▶ EXERCISE AIM:
With the pictures left out, return exactly the lines from the one containing "blue ellipse: rotated 16 degrees clockwise" through the end of the listing below.

▶ RECORDS FOR THE TASK:
....

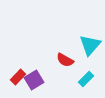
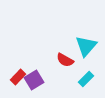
cyan triangle: moved 4 px left, 1 px down
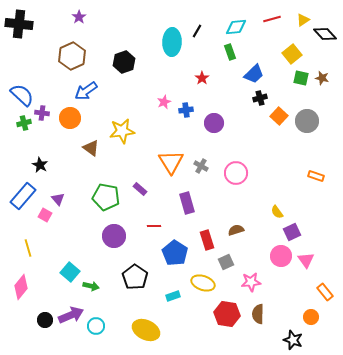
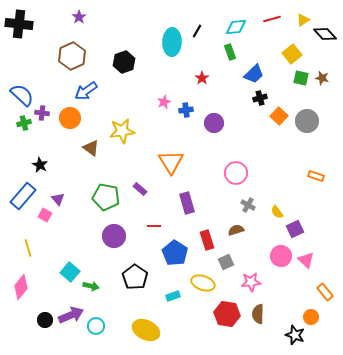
gray cross at (201, 166): moved 47 px right, 39 px down
purple square at (292, 232): moved 3 px right, 3 px up
pink triangle at (306, 260): rotated 12 degrees counterclockwise
black star at (293, 340): moved 2 px right, 5 px up
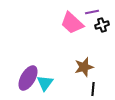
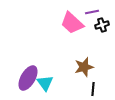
cyan triangle: rotated 12 degrees counterclockwise
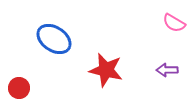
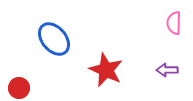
pink semicircle: rotated 60 degrees clockwise
blue ellipse: rotated 16 degrees clockwise
red star: rotated 12 degrees clockwise
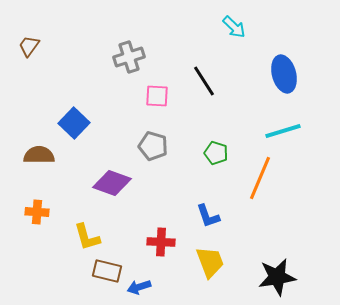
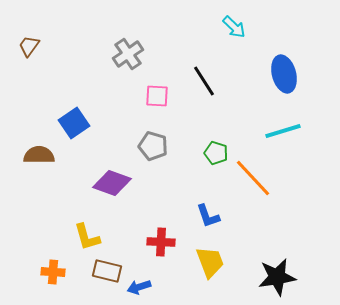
gray cross: moved 1 px left, 3 px up; rotated 16 degrees counterclockwise
blue square: rotated 12 degrees clockwise
orange line: moved 7 px left; rotated 66 degrees counterclockwise
orange cross: moved 16 px right, 60 px down
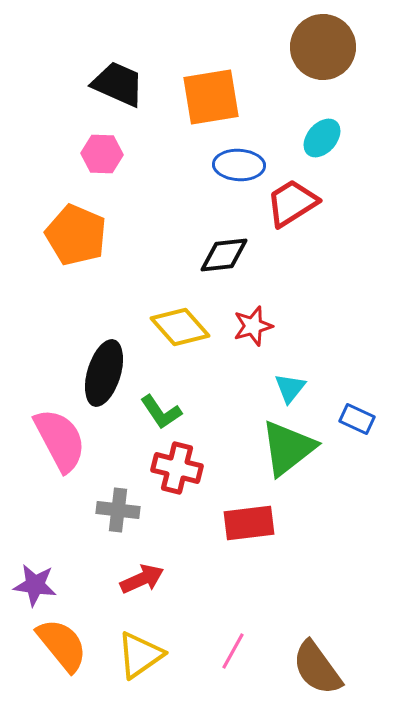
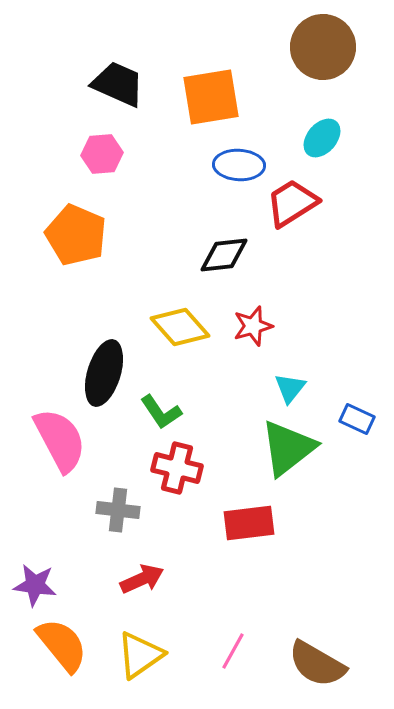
pink hexagon: rotated 6 degrees counterclockwise
brown semicircle: moved 4 px up; rotated 24 degrees counterclockwise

....

▶ RESULT OF THIS TASK:
blue ellipse: rotated 16 degrees clockwise
red star: rotated 12 degrees clockwise
gray cross: moved 1 px left, 3 px up; rotated 16 degrees counterclockwise
blue square: rotated 12 degrees clockwise
orange line: moved 7 px left; rotated 66 degrees counterclockwise
orange cross: moved 16 px right, 60 px down
pink hexagon: rotated 6 degrees counterclockwise
brown semicircle: moved 4 px up; rotated 24 degrees counterclockwise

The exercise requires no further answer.